Exercise prompt: Below are the records; copy each line in which "pink" can be found.

[Recorded data]
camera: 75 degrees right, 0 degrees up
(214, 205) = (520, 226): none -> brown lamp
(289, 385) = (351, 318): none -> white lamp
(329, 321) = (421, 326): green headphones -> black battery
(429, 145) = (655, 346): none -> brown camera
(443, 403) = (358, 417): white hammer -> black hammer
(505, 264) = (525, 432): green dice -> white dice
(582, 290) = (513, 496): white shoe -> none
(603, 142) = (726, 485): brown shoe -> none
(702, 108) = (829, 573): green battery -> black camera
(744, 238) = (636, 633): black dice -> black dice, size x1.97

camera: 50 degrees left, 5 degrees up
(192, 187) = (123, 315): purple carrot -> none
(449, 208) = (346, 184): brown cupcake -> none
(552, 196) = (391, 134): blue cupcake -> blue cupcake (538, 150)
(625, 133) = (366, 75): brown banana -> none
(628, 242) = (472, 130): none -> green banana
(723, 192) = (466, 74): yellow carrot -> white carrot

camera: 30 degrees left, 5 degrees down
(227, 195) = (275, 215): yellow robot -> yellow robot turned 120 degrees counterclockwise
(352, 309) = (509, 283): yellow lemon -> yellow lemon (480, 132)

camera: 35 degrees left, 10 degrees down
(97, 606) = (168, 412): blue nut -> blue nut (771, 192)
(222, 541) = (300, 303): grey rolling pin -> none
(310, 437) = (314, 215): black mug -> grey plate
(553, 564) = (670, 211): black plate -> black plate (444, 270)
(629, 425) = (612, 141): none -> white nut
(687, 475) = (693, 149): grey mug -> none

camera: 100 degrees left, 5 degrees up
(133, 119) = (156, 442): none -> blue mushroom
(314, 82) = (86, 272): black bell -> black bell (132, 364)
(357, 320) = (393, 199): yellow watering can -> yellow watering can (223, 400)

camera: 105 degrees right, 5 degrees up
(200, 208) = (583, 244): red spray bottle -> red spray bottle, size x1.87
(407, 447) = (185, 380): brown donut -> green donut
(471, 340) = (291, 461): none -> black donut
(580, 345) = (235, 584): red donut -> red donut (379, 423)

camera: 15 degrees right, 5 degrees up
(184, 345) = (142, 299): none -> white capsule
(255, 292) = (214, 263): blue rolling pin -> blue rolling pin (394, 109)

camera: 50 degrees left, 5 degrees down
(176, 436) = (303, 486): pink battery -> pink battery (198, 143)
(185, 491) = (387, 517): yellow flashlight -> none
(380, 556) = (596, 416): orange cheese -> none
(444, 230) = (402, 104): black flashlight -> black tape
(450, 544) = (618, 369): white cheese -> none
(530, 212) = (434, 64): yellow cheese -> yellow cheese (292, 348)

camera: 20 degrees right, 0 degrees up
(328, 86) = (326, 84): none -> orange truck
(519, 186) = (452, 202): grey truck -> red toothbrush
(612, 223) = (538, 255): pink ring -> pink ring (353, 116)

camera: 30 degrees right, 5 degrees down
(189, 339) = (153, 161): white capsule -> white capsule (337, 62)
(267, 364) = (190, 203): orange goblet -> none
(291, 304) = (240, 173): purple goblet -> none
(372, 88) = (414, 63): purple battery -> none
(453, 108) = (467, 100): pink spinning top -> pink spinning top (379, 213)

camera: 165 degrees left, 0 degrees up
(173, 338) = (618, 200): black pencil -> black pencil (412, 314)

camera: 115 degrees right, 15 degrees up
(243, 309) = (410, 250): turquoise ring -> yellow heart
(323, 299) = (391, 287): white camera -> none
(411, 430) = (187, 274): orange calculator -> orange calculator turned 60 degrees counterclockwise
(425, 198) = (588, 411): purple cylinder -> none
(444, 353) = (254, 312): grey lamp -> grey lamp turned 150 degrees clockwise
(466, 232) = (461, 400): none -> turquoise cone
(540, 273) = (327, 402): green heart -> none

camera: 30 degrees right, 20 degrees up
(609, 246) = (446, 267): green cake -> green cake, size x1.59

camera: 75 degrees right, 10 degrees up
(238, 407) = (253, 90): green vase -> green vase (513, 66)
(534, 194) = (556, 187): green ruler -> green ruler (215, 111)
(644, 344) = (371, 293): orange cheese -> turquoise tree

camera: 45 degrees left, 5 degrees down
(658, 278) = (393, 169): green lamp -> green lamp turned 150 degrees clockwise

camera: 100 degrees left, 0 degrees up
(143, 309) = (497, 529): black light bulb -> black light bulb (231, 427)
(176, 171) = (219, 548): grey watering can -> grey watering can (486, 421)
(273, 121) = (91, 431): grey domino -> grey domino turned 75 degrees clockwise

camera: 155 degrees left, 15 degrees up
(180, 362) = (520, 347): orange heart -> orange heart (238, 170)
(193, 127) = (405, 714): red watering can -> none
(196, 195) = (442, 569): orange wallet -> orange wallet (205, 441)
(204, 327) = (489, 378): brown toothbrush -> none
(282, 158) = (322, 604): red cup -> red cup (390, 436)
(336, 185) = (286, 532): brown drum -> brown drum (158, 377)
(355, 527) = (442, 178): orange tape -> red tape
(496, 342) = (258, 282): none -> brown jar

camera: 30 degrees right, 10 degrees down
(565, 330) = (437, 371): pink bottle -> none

The answer:
(176, 436) = (303, 486): pink battery -> pink battery (198, 143)
(612, 223) = (538, 255): pink ring -> pink ring (353, 116)
(453, 108) = (467, 100): pink spinning top -> pink spinning top (379, 213)
(565, 330) = (437, 371): pink bottle -> none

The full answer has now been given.